Goal of the exercise => With pictures left out, write out exactly every line from the start of the data through the one that contains "dado/morado (no. 1".

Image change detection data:
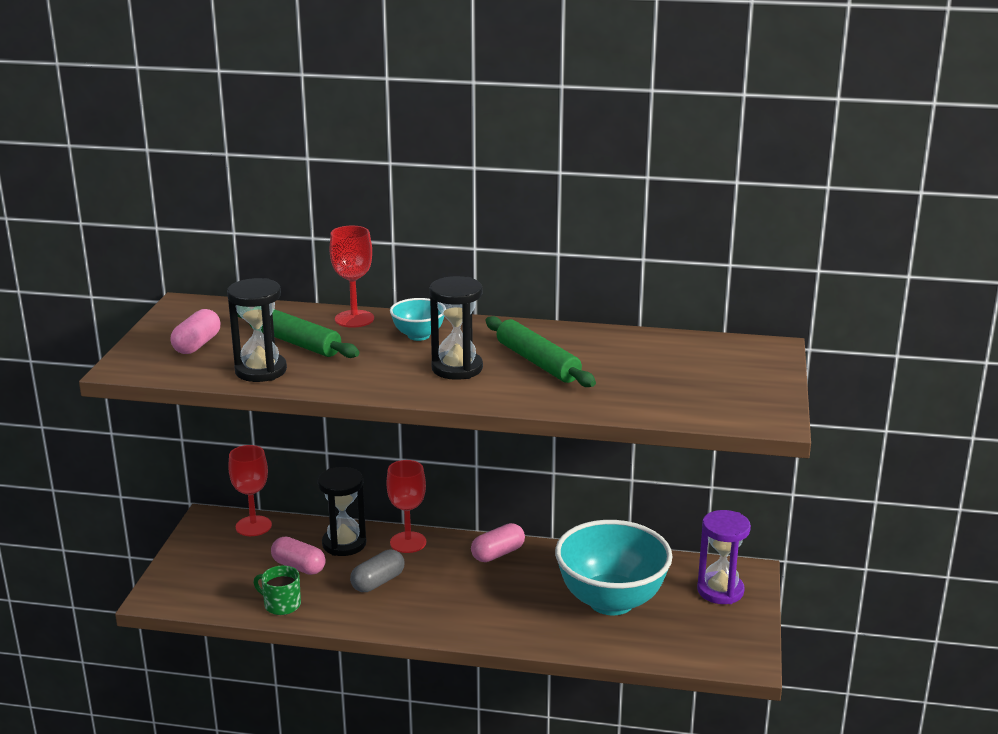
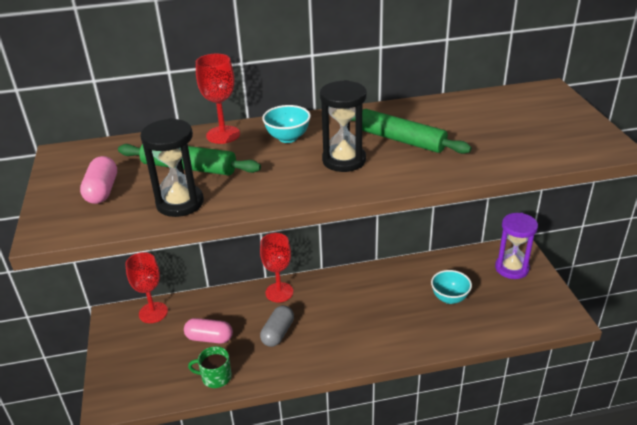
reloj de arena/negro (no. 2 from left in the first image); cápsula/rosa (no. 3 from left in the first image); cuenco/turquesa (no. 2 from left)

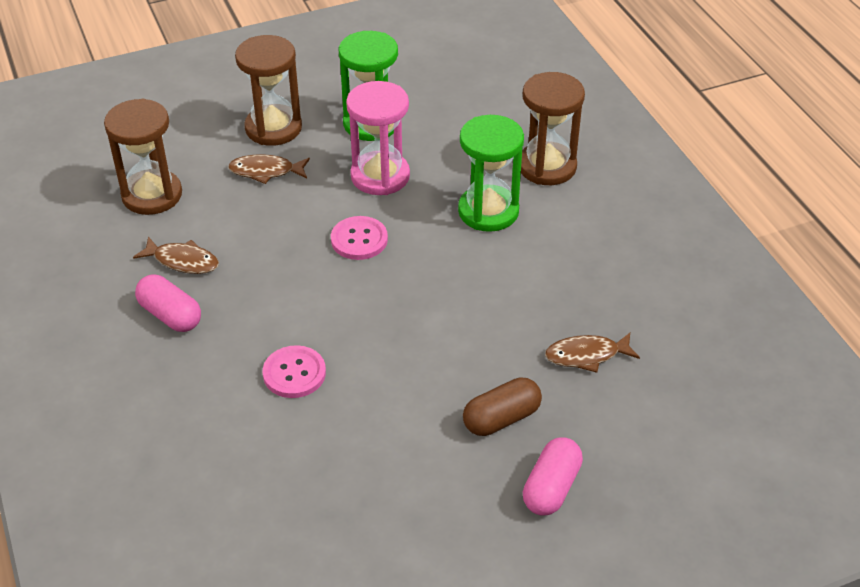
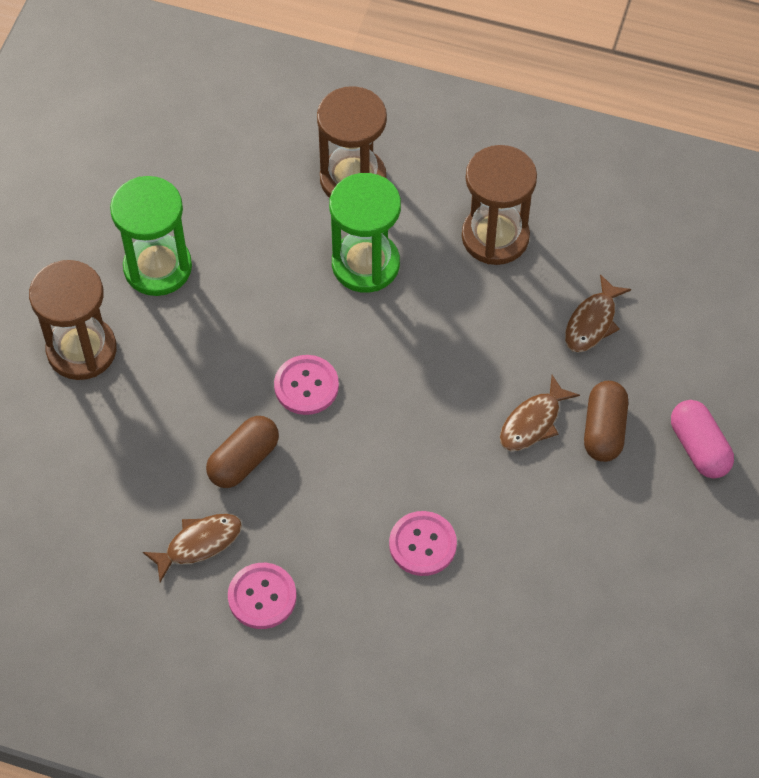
reloj de arena/marrón (no. 3 from left); botón/rosa (no. 1 from left); pez/marrón (no. 2 from left); reloj de arena/rosa; cápsula/marrón (no. 1 from left)

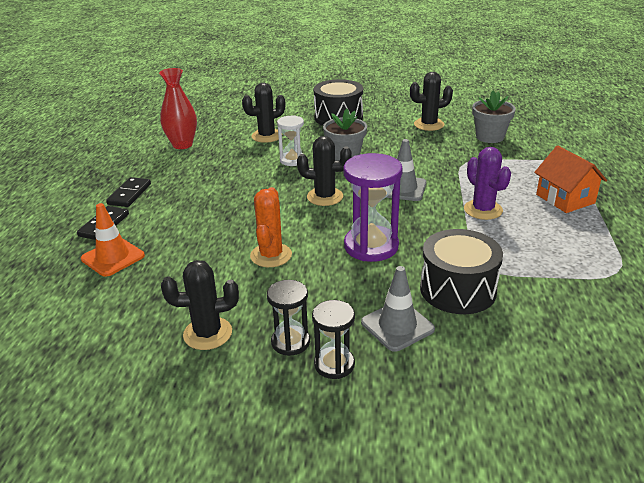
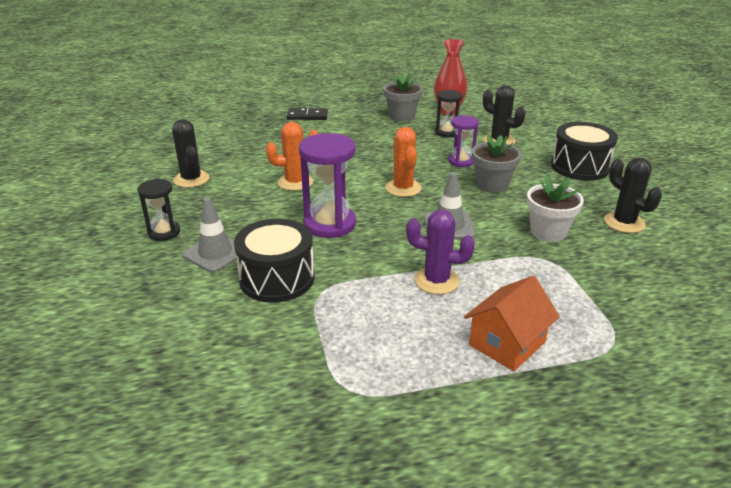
cono de tráfico/naranja; ficha de dominó/negro (no. 2 from left in the first image); reloj de arena/negro (no. 2 from left); reloj de arena/morado (no. 2 from left); cactus/naranja (no. 2 from left); cactus/morado; maceta/gris (no. 1 from left); maceta/blanco

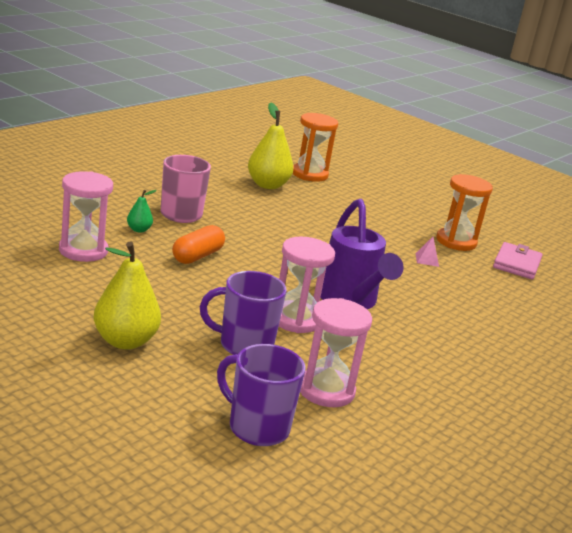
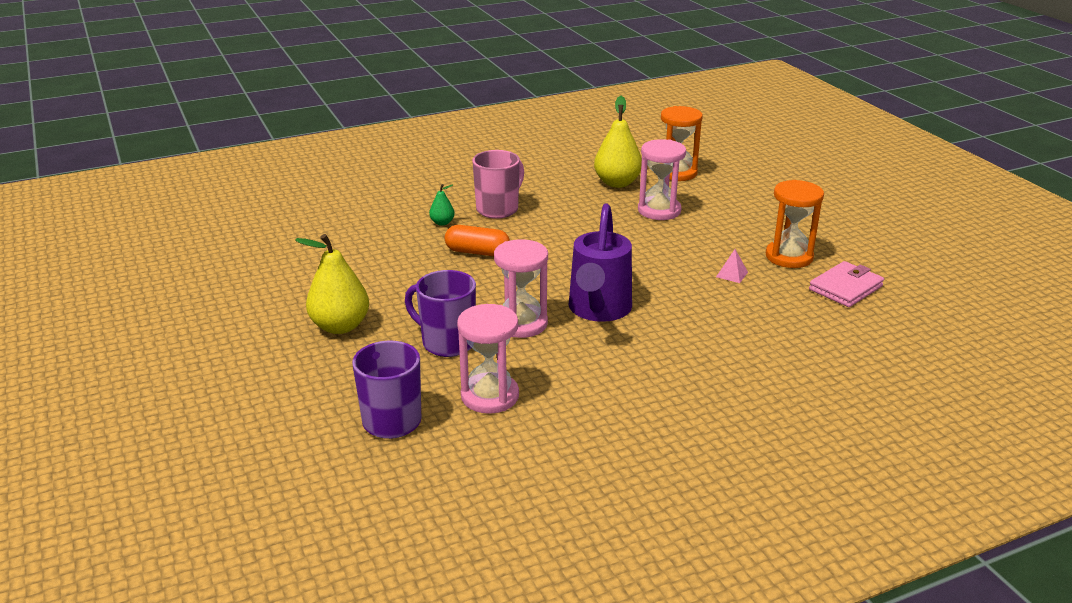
reloj de arena/rosa (no. 3 from left); cápsula/naranja

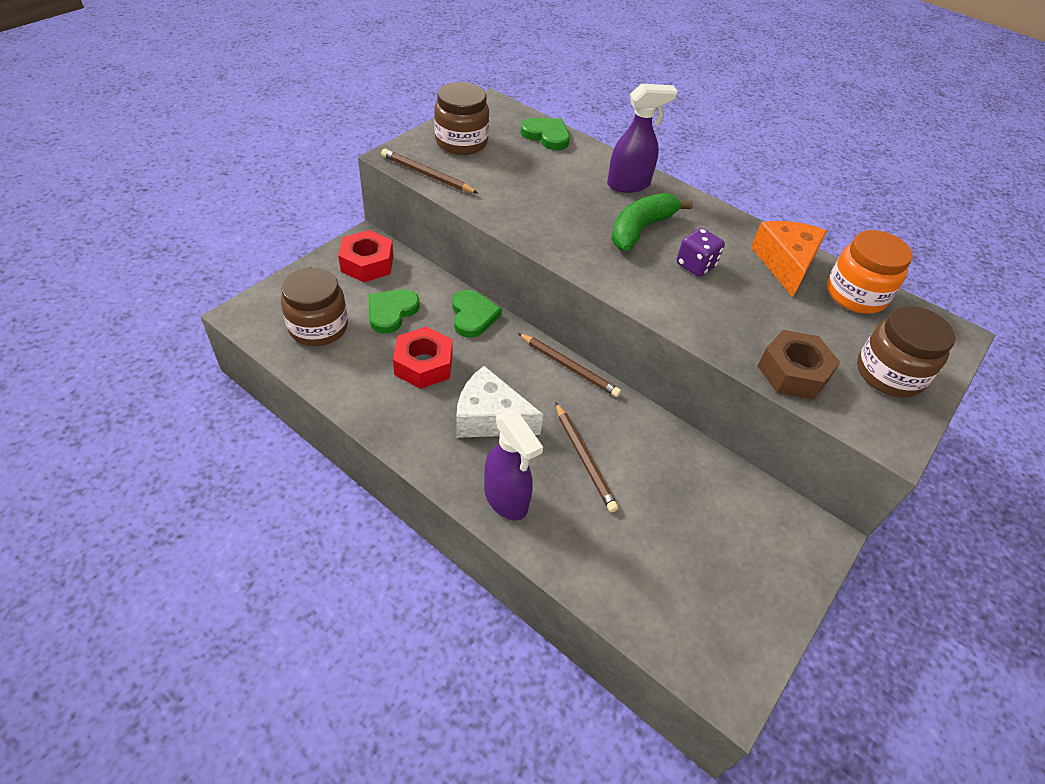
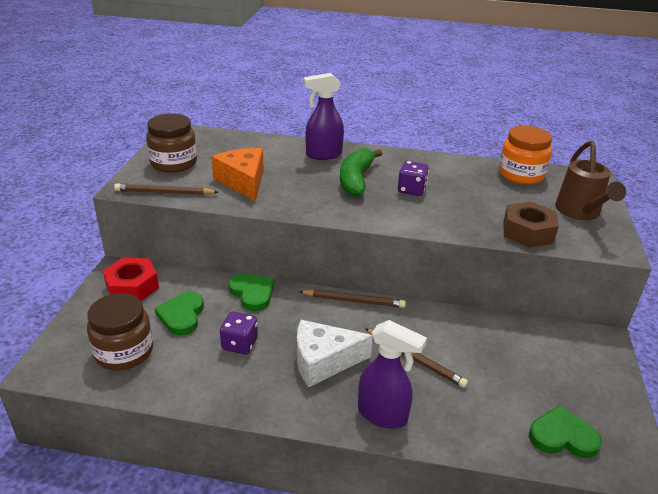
dado/morado (no. 1 from left); corazón/verde (no. 3 from left); pulverizador/morado (no. 1 from left); queso/naranja; regadera/marrón

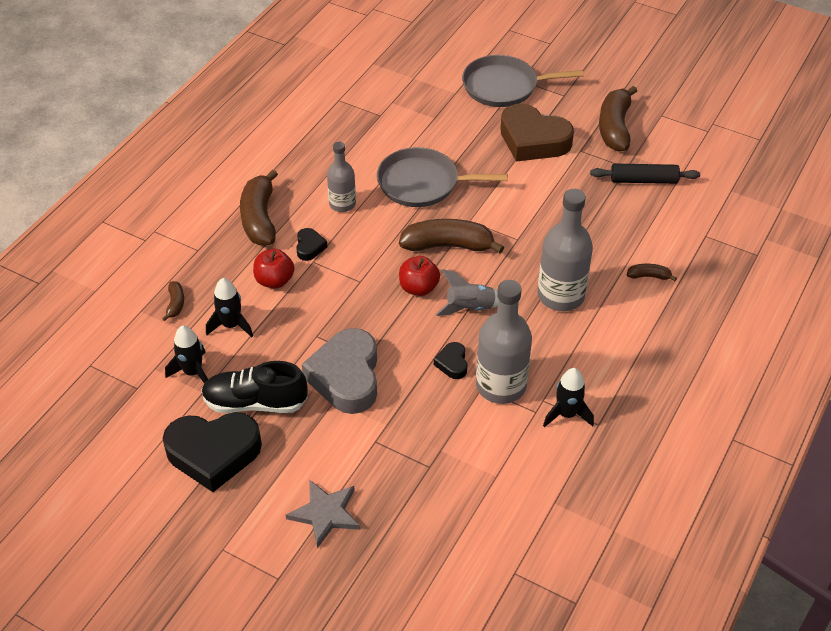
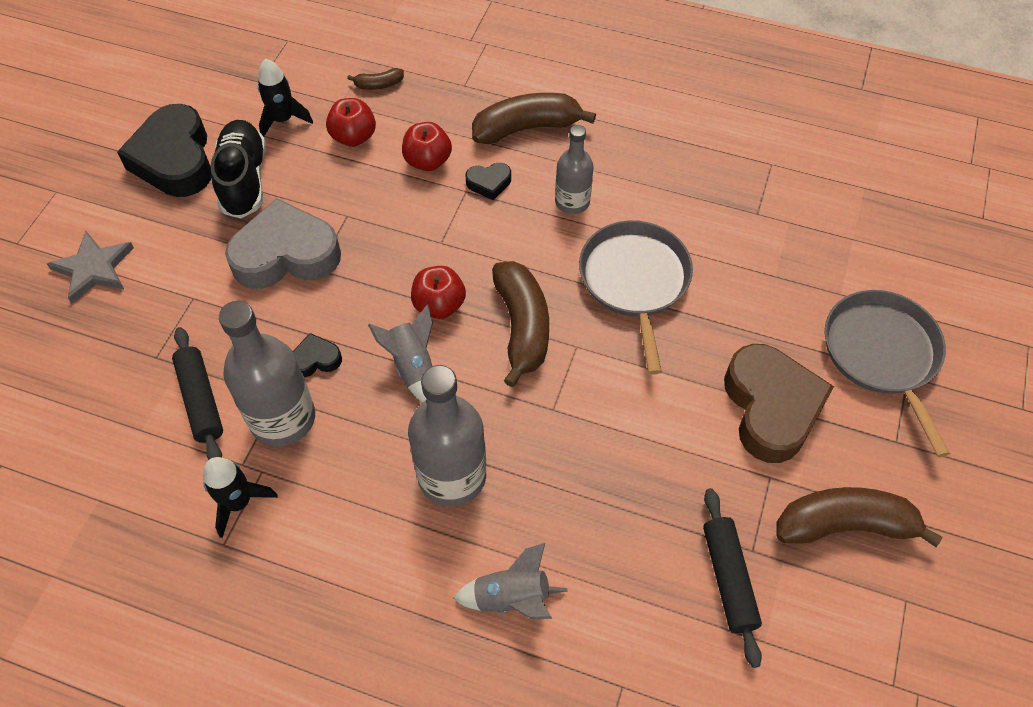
manzana/rojo (no. 1 from left); corazón/marrón; cohete/gris (no. 2 from left); rodillo/negro (no. 1 from left)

Written answer =>
reloj de arena/negro (no. 2 from left in the first image); cápsula/rosa (no. 3 from left in the first image); cuenco/turquesa (no. 2 from left)

reloj de arena/marrón (no. 3 from left); botón/rosa (no. 1 from left); pez/marrón (no. 2 from left); reloj de arena/rosa; cápsula/marrón (no. 1 from left)

cono de tráfico/naranja; ficha de dominó/negro (no. 2 from left in the first image); reloj de arena/negro (no. 2 from left); reloj de arena/morado (no. 2 from left); cactus/naranja (no. 2 from left); cactus/morado; maceta/gris (no. 1 from left); maceta/blanco

reloj de arena/rosa (no. 3 from left); cápsula/naranja

dado/morado (no. 1 from left); corazón/verde (no. 3 from left); pulverizador/morado (no. 1 from left); queso/naranja; regadera/marrón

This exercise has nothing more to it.